Work to complete
Every record below should be printed exactly, except for the pictures.

[Records contained in a dataset]
+ + + + + + +

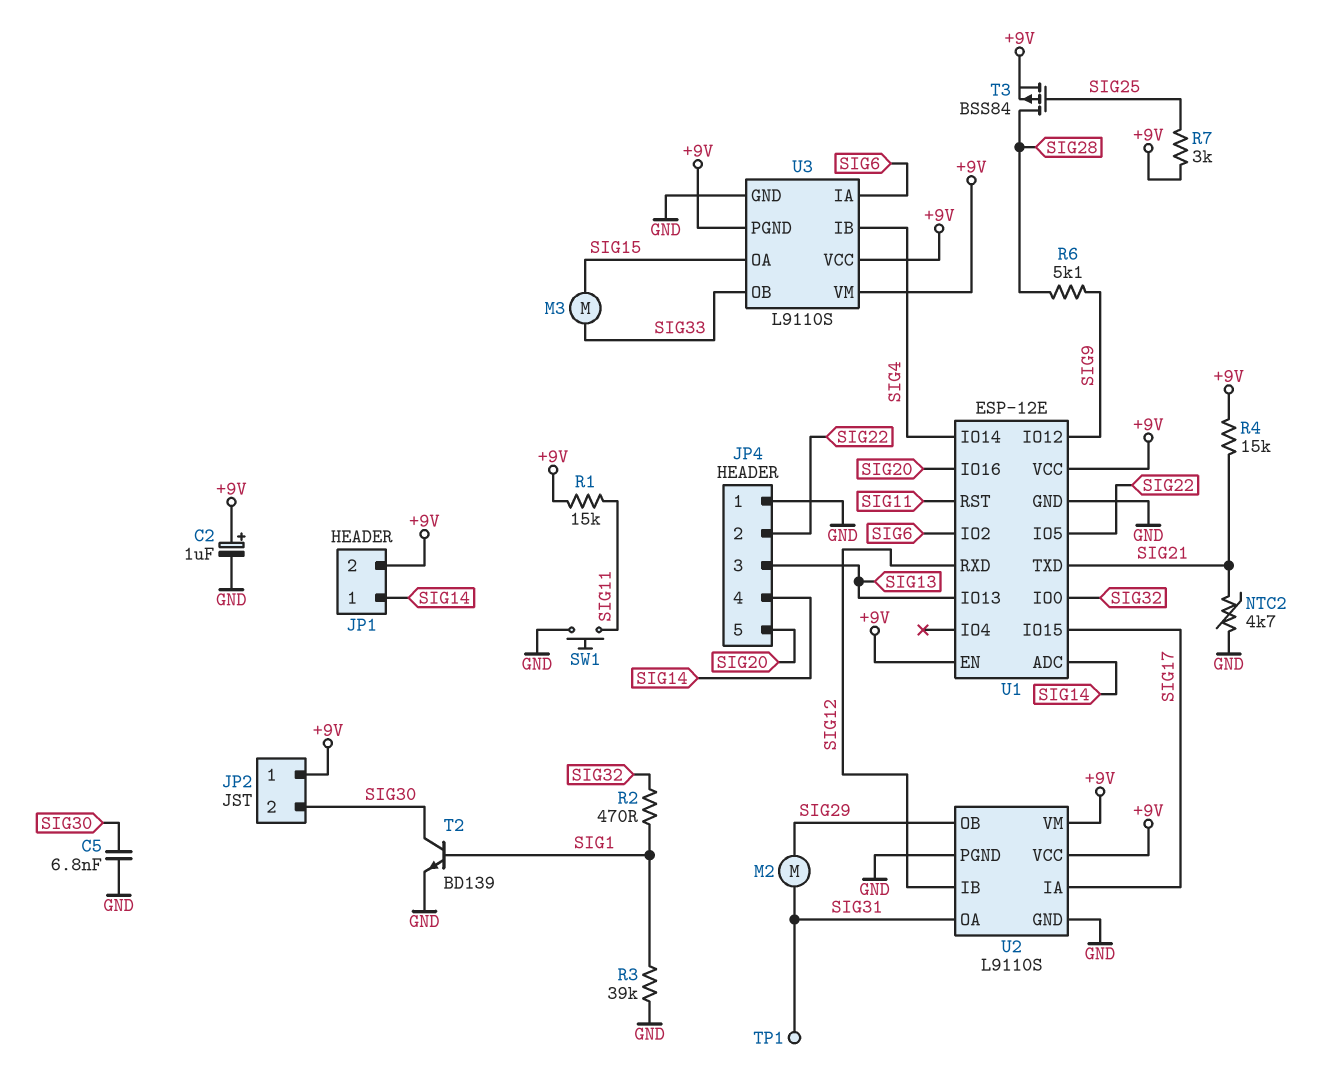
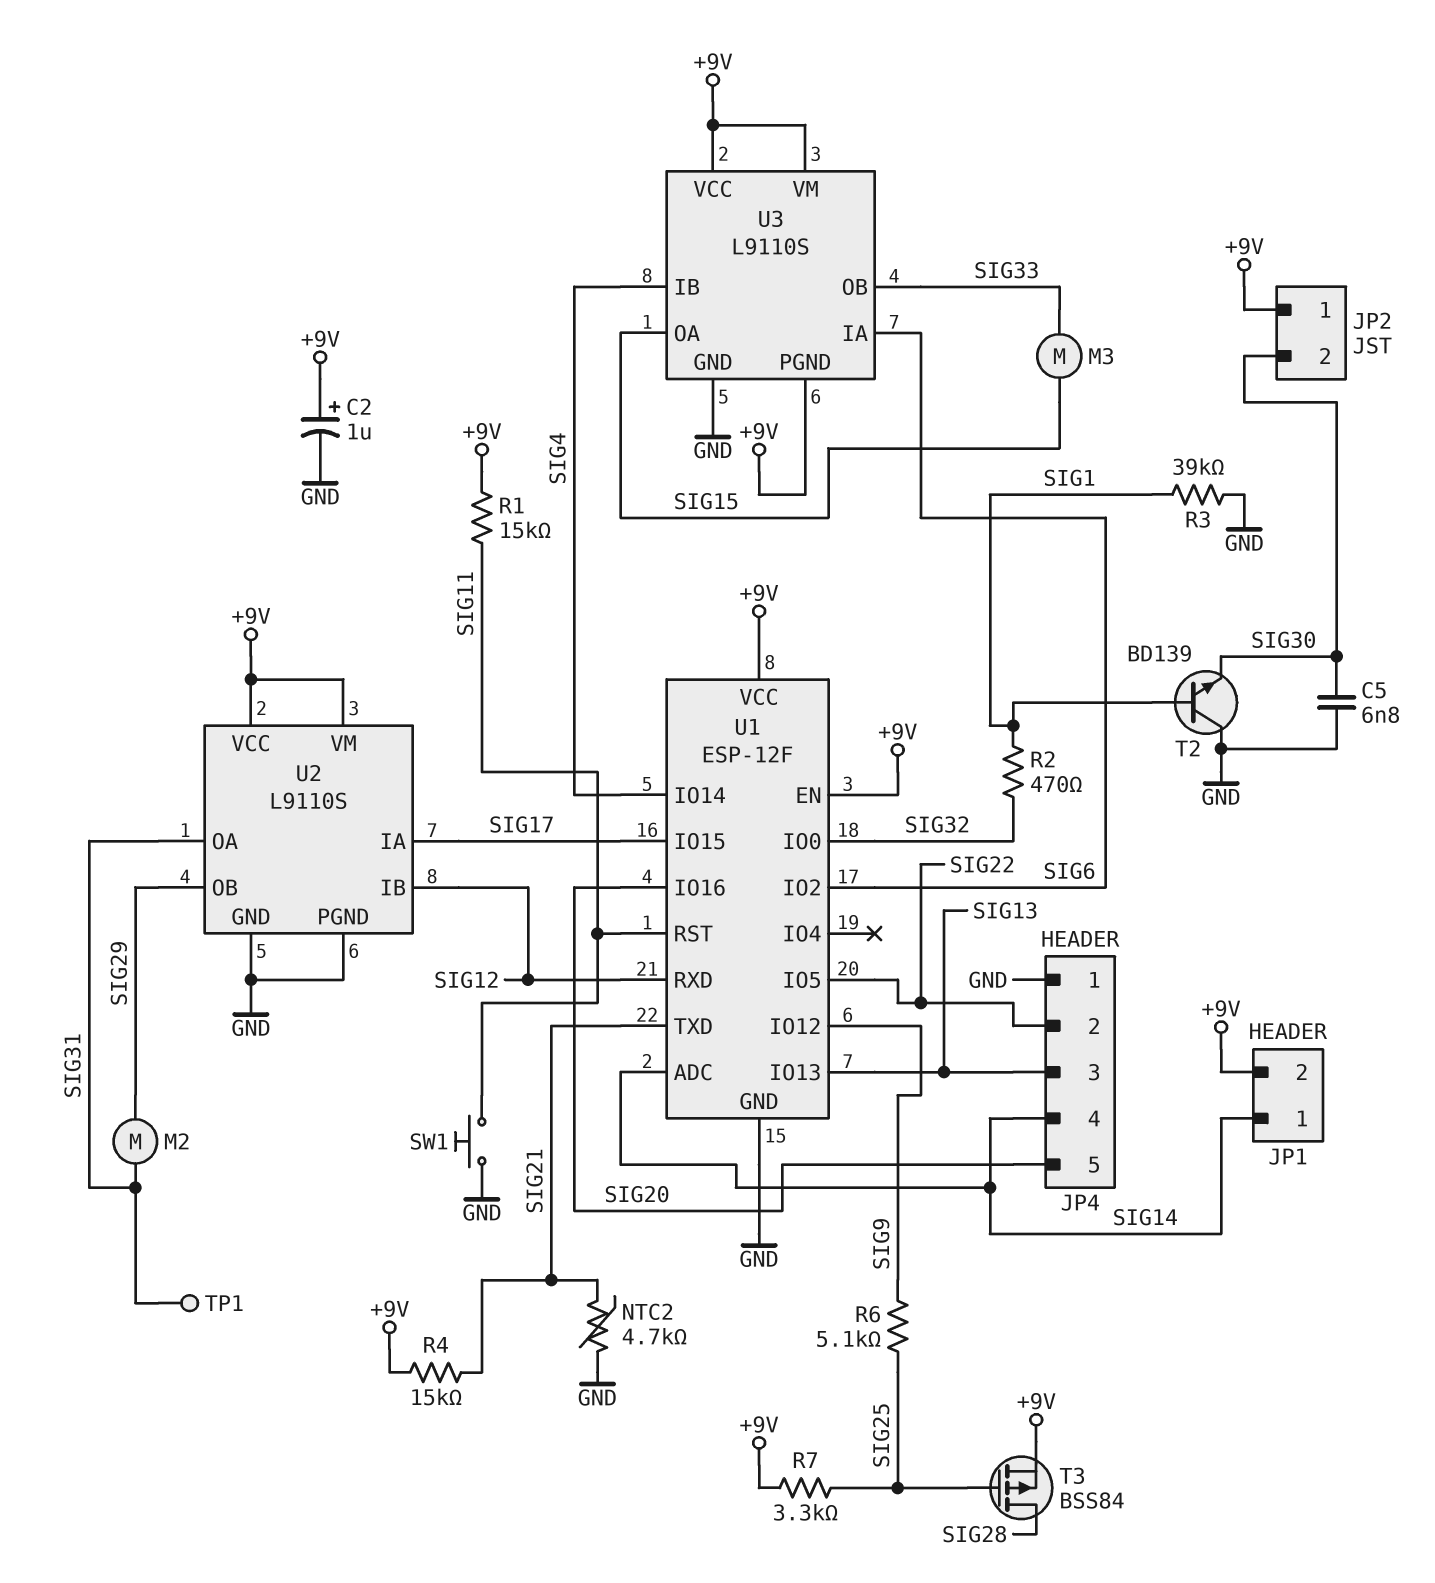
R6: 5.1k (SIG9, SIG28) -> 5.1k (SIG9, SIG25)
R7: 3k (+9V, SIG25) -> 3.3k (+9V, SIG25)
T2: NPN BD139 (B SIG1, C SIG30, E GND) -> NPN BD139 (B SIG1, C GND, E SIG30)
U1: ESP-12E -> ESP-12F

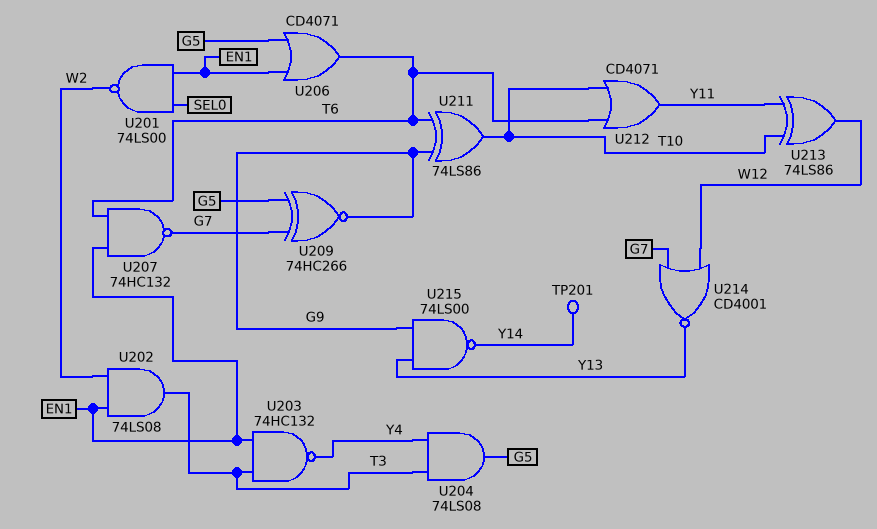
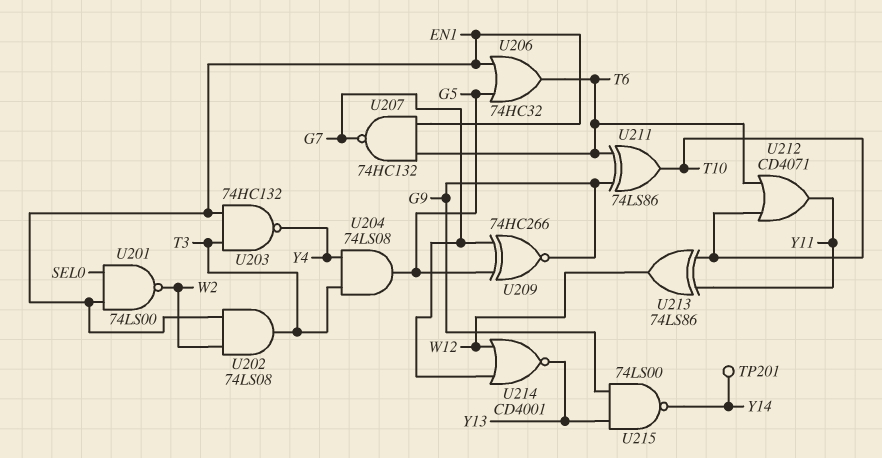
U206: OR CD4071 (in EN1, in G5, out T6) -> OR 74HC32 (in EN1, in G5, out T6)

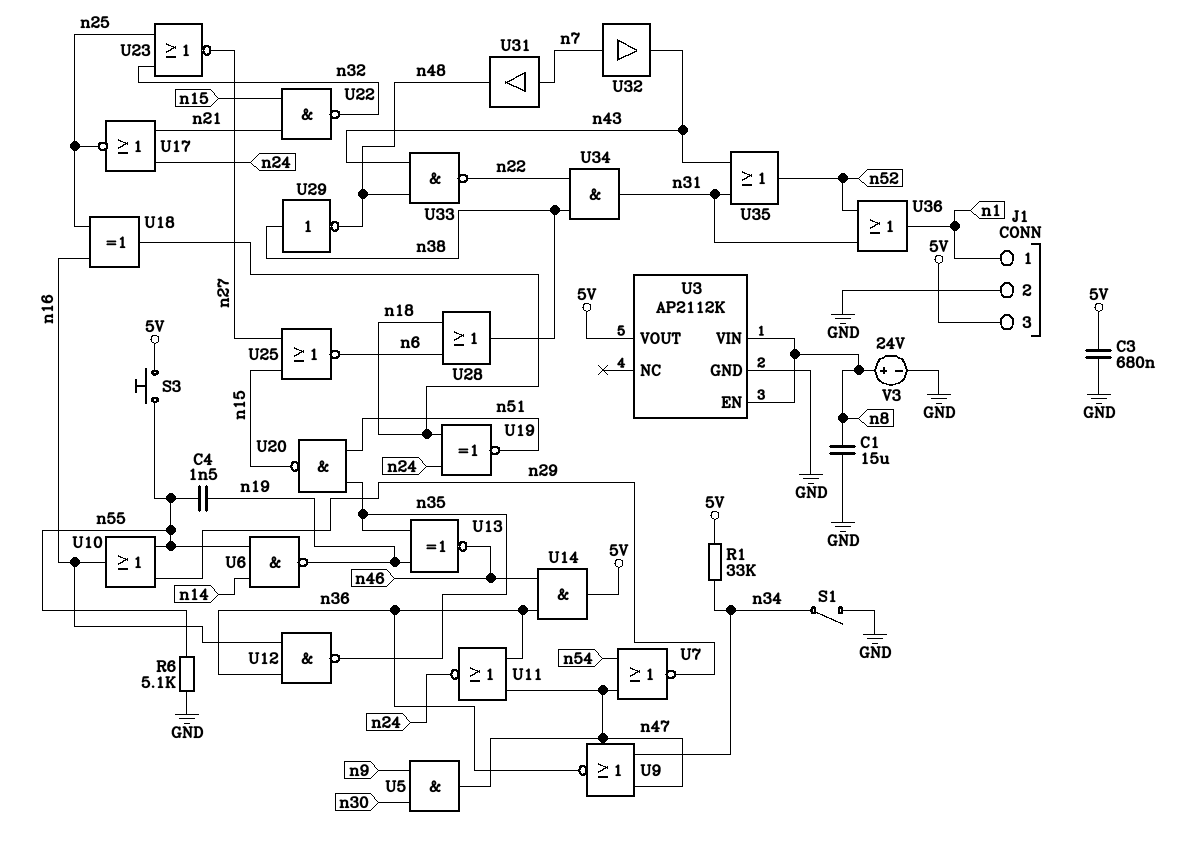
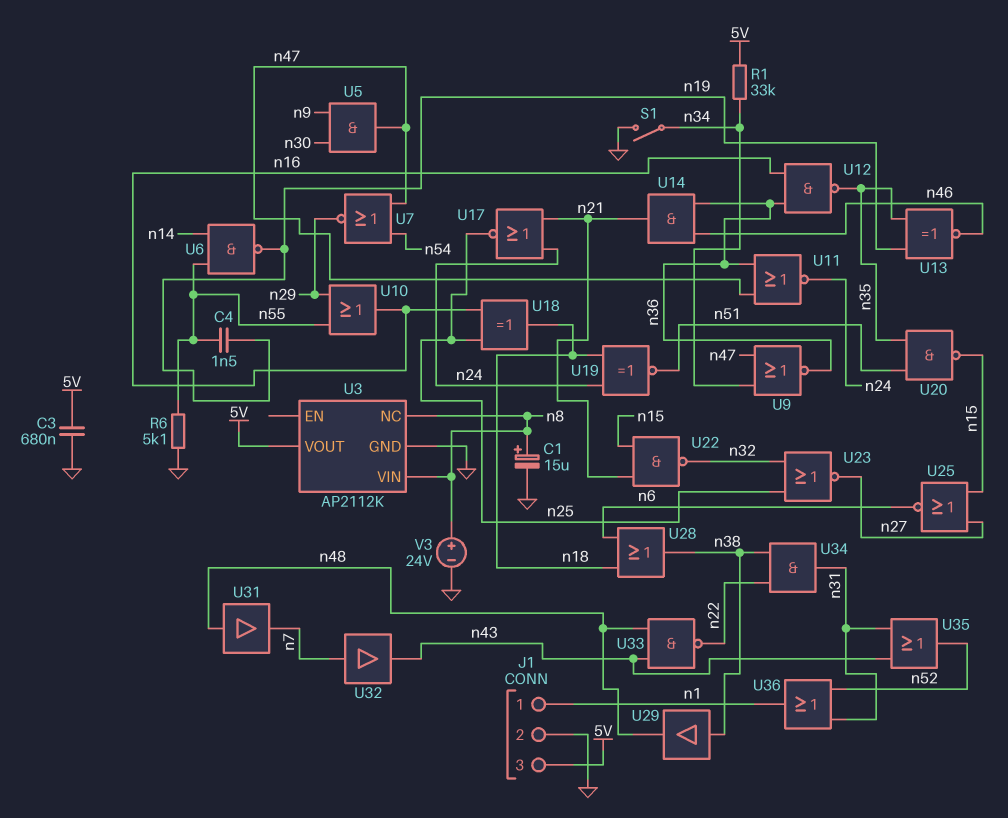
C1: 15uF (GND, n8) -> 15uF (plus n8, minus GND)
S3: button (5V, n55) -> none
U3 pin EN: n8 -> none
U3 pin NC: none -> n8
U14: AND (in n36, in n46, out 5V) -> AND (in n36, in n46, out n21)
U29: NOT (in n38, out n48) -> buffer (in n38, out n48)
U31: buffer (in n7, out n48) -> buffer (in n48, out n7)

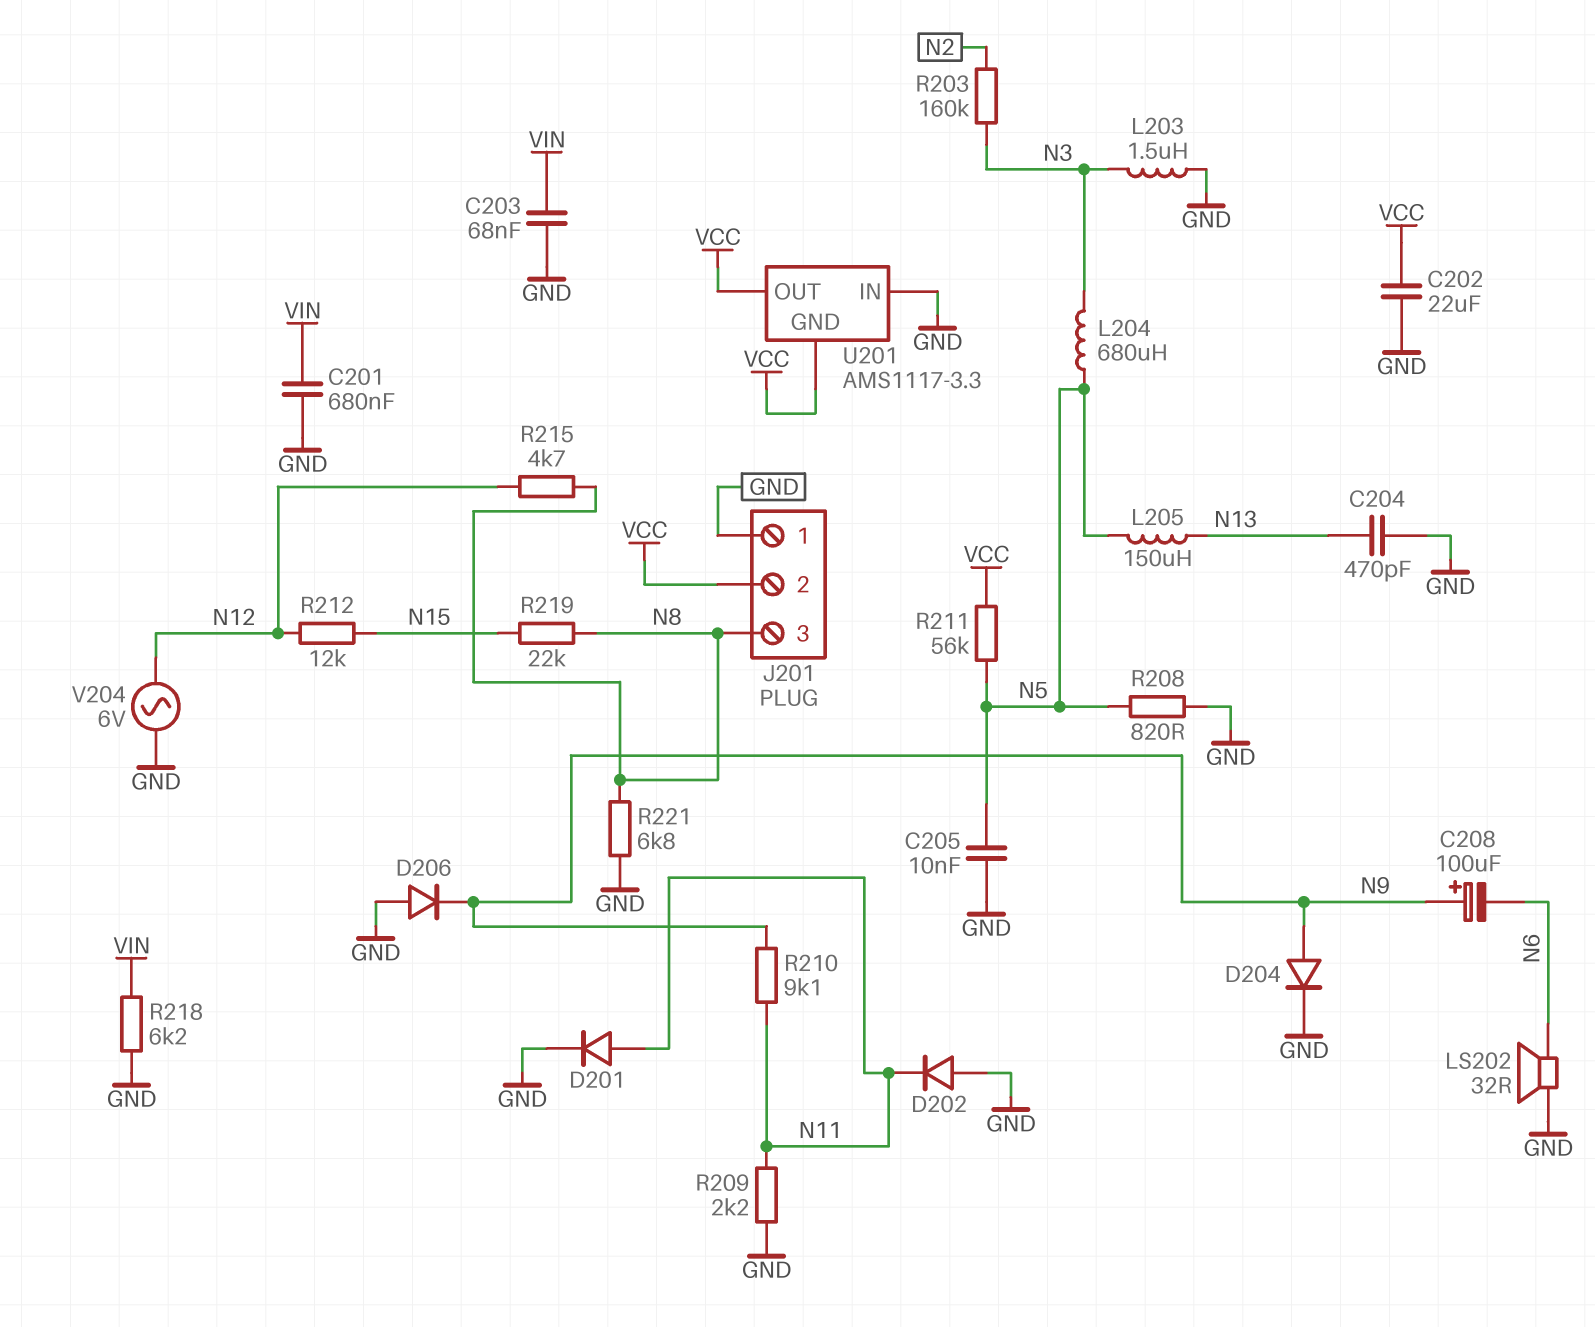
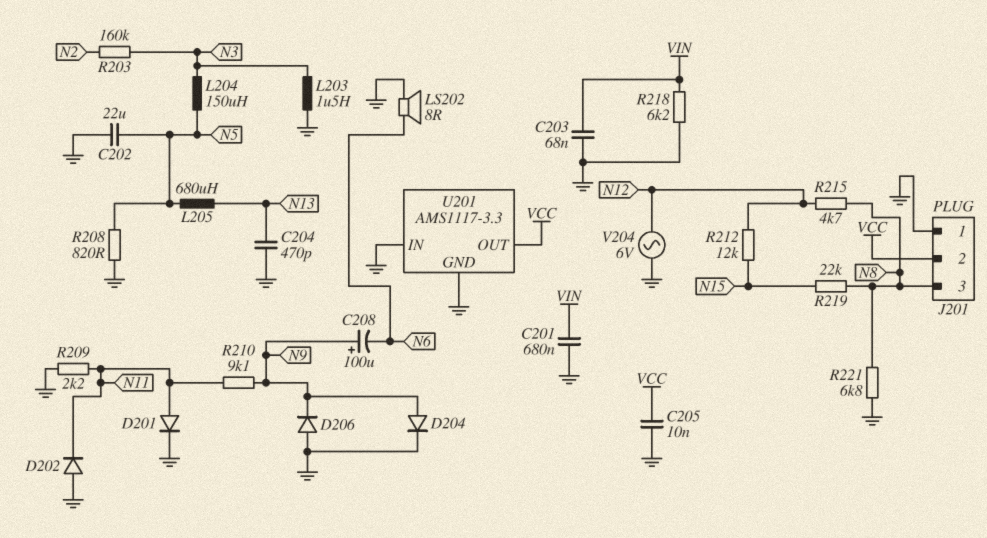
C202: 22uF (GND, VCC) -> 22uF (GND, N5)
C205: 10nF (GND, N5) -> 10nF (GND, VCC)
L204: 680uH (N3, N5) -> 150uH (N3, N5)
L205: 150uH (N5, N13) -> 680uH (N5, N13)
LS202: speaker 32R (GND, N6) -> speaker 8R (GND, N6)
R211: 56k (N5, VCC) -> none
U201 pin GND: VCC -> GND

+ + + + + + +

Response to this task
R6: 5.1k (SIG9, SIG28) -> 5.1k (SIG9, SIG25)
R7: 3k (+9V, SIG25) -> 3.3k (+9V, SIG25)
T2: NPN BD139 (B SIG1, C SIG30, E GND) -> NPN BD139 (B SIG1, C GND, E SIG30)
U1: ESP-12E -> ESP-12F

U206: OR CD4071 (in EN1, in G5, out T6) -> OR 74HC32 (in EN1, in G5, out T6)

C1: 15uF (GND, n8) -> 15uF (plus n8, minus GND)
S3: button (5V, n55) -> none
U3 pin EN: n8 -> none
U3 pin NC: none -> n8
U14: AND (in n36, in n46, out 5V) -> AND (in n36, in n46, out n21)
U29: NOT (in n38, out n48) -> buffer (in n38, out n48)
U31: buffer (in n7, out n48) -> buffer (in n48, out n7)

C202: 22uF (GND, VCC) -> 22uF (GND, N5)
C205: 10nF (GND, N5) -> 10nF (GND, VCC)
L204: 680uH (N3, N5) -> 150uH (N3, N5)
L205: 150uH (N5, N13) -> 680uH (N5, N13)
LS202: speaker 32R (GND, N6) -> speaker 8R (GND, N6)
R211: 56k (N5, VCC) -> none
U201 pin GND: VCC -> GND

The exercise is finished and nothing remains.